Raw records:
....

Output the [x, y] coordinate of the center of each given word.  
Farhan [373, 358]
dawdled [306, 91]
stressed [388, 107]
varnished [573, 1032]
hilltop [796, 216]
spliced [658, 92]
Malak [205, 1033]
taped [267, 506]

....

■ **Exercise instructions**: Gather every line from the records above that contains the string "given".

■ **Response to this task**:
Output the [x, y] coordinate of the center of each given word.  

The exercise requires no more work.